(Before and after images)
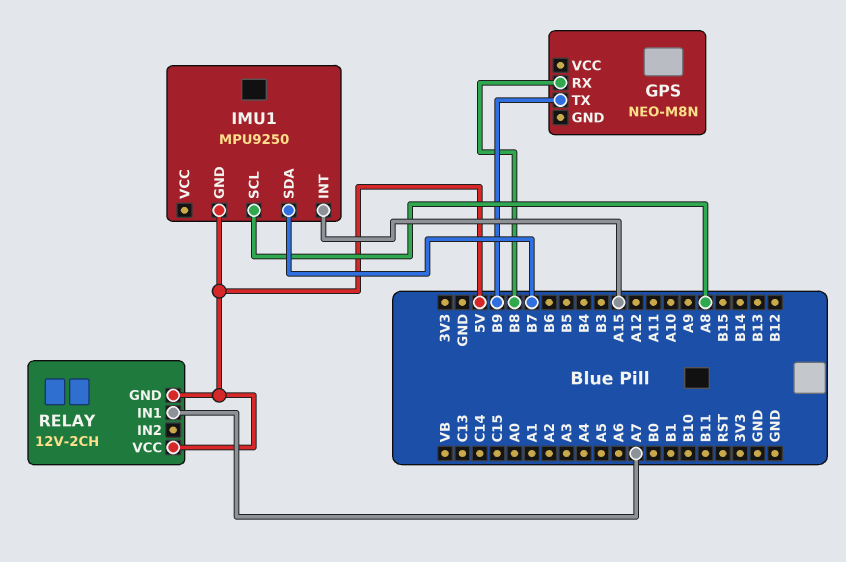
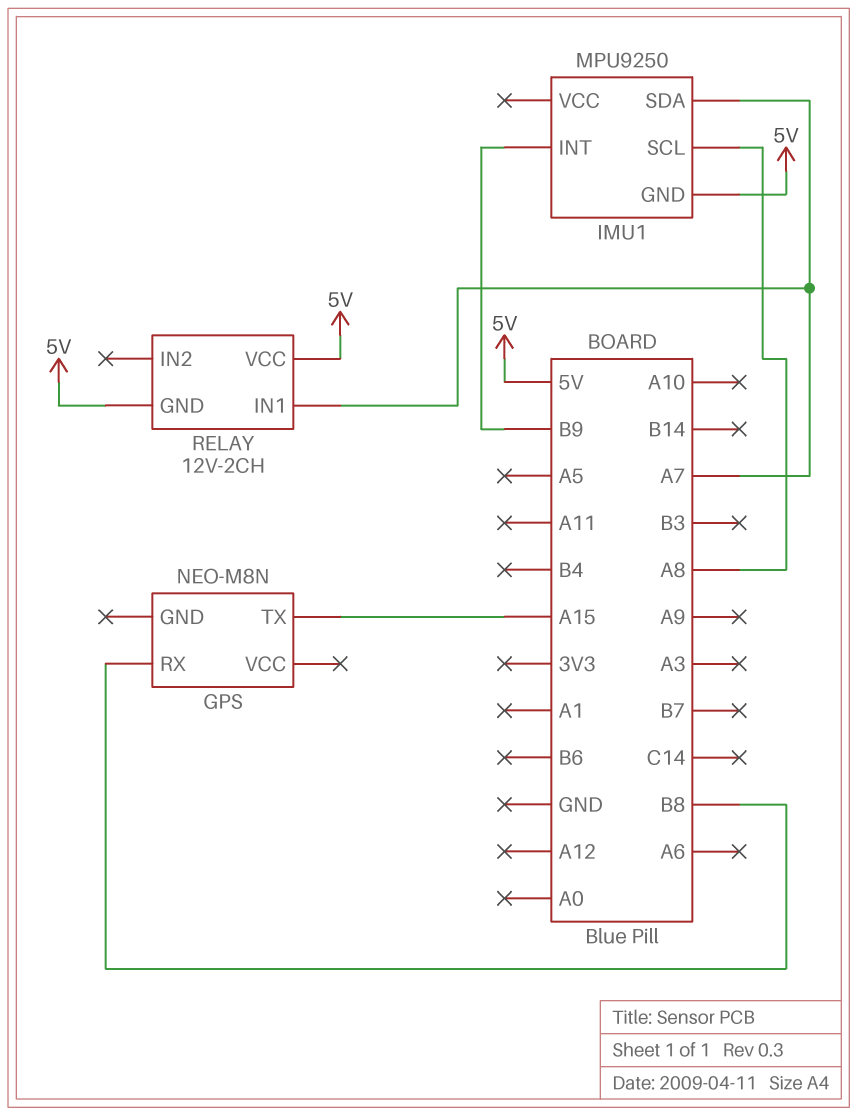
GPS pin TX: B9 -> A15
IMU1 pin INT: A15 -> B9
IMU1 pin SDA: B7 -> A7

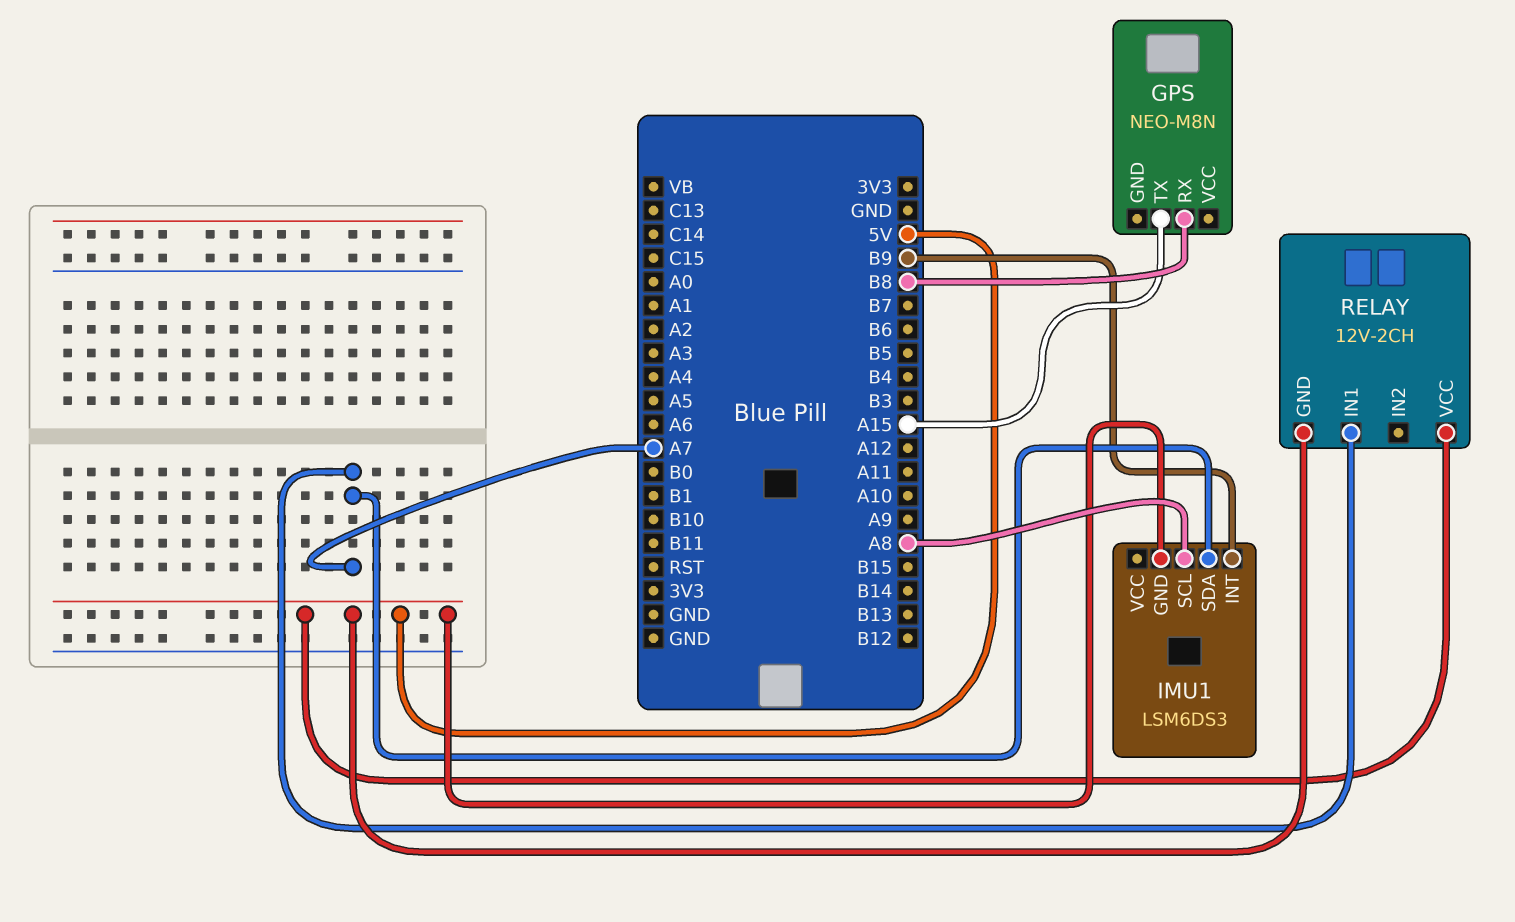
IMU1: MPU9250 -> LSM6DS3

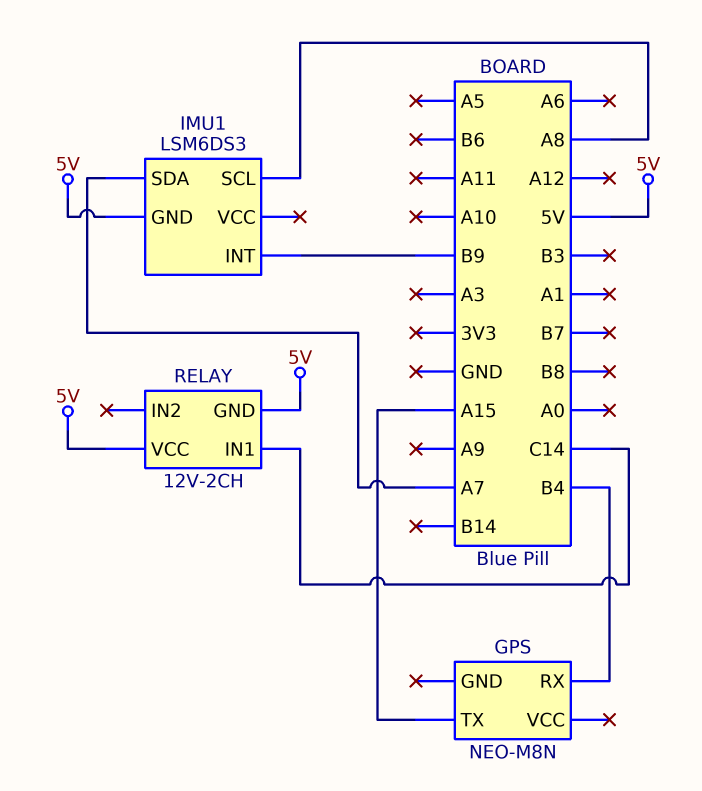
GPS pin RX: B8 -> B4
RELAY pin IN1: A7 -> C14

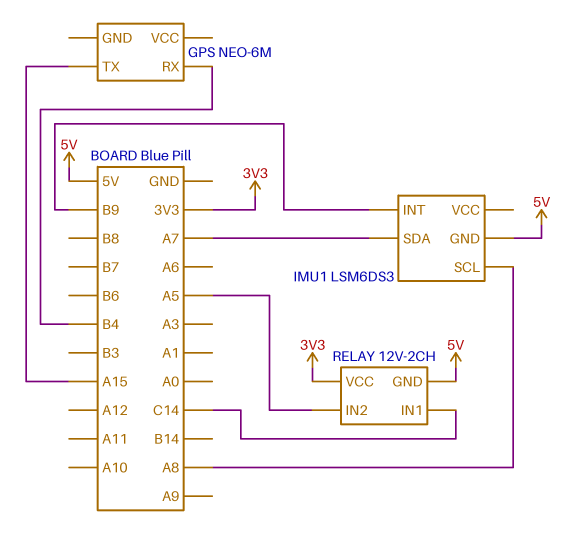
GPS: NEO-M8N -> NEO-6M
RELAY pin IN2: none -> A5
RELAY pin VCC: 5V -> 3V3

* _REQUIREMENT_
Only lines that include "RELAY" belong in the answer; return them from the entries above.

* _YOUR SOLUTION_
RELAY pin IN1: A7 -> C14
RELAY pin IN2: none -> A5
RELAY pin VCC: 5V -> 3V3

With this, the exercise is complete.